===== SOURCE INFORMATION

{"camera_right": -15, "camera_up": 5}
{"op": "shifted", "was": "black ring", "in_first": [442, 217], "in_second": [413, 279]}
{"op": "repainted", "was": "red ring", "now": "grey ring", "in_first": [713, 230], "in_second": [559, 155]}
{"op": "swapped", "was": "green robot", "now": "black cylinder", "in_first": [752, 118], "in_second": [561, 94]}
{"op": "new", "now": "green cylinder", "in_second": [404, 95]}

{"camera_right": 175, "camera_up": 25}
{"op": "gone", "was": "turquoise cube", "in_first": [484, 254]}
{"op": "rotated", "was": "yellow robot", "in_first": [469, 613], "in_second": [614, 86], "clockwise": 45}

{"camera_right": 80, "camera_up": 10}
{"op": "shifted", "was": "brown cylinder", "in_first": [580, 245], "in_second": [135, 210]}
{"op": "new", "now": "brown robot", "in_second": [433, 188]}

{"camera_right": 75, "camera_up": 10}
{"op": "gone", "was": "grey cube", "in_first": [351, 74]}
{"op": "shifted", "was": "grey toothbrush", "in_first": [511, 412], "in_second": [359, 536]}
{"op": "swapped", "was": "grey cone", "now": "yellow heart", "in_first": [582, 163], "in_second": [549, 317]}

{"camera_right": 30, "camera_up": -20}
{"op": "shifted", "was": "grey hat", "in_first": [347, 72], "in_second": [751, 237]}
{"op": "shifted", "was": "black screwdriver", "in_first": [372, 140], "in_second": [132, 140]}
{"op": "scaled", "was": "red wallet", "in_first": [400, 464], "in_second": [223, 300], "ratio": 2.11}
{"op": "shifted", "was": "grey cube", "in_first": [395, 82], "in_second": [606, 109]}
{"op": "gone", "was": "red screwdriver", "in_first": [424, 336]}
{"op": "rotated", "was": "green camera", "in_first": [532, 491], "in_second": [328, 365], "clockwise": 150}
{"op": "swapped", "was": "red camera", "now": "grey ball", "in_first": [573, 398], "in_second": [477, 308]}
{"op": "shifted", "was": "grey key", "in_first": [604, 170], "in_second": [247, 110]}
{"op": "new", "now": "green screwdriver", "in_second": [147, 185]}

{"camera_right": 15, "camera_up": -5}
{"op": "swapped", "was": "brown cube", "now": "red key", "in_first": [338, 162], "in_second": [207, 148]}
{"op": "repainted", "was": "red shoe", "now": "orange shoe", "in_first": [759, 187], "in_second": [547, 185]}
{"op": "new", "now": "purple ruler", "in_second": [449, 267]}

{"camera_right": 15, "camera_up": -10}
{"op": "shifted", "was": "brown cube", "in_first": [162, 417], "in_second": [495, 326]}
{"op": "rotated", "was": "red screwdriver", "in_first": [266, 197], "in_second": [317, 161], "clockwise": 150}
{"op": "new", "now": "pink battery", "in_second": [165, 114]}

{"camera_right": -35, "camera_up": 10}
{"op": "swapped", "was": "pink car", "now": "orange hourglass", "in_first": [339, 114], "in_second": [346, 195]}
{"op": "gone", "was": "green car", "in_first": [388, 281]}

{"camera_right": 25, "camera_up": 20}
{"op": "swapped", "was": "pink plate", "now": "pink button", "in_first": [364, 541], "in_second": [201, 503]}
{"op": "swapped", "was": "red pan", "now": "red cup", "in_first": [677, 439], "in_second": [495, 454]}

==========

YOUR ASSIGNMENT: Please find every line in the records that contains the word "ring", and copy it out.

WRITTEN RESPONSE:
{"op": "shifted", "was": "black ring", "in_first": [442, 217], "in_second": [413, 279]}
{"op": "repainted", "was": "red ring", "now": "grey ring", "in_first": [713, 230], "in_second": [559, 155]}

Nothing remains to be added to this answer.